Copy out the entries from the line containing "mortise [1056, 986]" through the line containing "The height and width of the page", replacing "egrets" with "herons" and changing nothing else.
::::::::
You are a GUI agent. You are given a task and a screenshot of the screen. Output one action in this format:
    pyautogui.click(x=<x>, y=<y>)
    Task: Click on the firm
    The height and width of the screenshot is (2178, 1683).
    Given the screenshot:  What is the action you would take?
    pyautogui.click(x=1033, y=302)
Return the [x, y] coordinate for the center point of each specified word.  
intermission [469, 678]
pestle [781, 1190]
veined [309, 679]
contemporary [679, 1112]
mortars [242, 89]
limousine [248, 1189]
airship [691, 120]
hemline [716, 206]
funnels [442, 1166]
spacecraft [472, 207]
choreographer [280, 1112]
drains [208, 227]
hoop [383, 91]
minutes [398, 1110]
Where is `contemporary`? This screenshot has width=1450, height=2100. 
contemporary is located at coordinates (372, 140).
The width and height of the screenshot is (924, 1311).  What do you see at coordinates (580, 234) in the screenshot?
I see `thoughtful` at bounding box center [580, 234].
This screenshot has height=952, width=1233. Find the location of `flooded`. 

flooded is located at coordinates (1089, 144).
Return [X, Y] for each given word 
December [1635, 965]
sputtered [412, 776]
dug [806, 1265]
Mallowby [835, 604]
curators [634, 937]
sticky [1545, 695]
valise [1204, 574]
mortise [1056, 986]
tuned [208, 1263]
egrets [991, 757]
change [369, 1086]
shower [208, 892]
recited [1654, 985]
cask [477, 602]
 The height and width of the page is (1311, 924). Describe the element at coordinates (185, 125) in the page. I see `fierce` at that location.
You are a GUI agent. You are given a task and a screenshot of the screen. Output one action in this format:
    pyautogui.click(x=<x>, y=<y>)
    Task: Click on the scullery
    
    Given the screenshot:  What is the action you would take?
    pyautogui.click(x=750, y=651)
::::::::
**Task result**.
mortise [1056, 986]
tuned [208, 1263]
herons [991, 757]
change [369, 1086]
shower [208, 892]
recited [1654, 985]
cask [477, 602]
 The height and width of the page is (1311, 924). Describe the element at coordinates (185, 125) in the page. I see `fierce` at that location.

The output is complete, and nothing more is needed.